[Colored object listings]
== Segment start ==
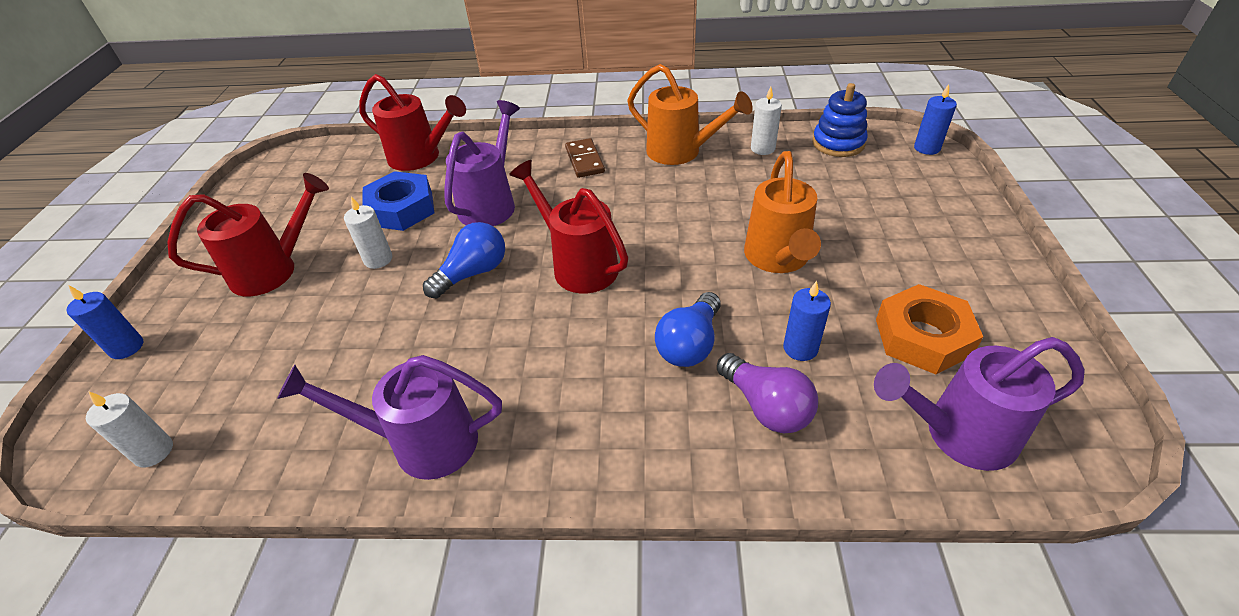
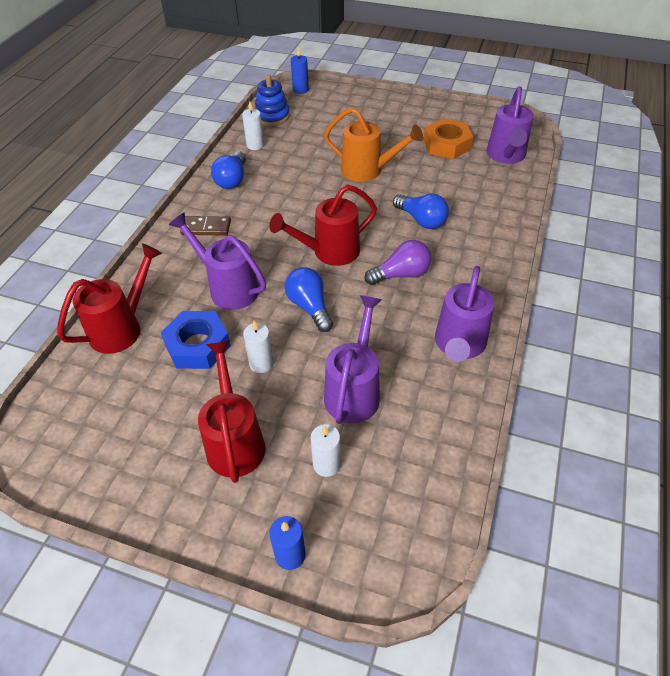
camera: 75 degrees left, 5 degrees up
(153, 451) = (423, 506): white candle -> white candle (326, 464)
(337, 346) = (354, 391): none -> purple watering can
(681, 152) = (232, 180): orange watering can -> blue light bulb
(766, 407) = (474, 205): purple light bulb -> purple light bulb (401, 274)
(800, 348) = (439, 183): blue candle -> none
== Segment end ==
— PROBLEM —
Retype every entry above exactly and, please, skip the pictures.

— EXERCISE RESPONSE —
camera: 75 degrees left, 5 degrees up
(153, 451) = (423, 506): white candle -> white candle (326, 464)
(337, 346) = (354, 391): none -> purple watering can
(681, 152) = (232, 180): orange watering can -> blue light bulb
(766, 407) = (474, 205): purple light bulb -> purple light bulb (401, 274)
(800, 348) = (439, 183): blue candle -> none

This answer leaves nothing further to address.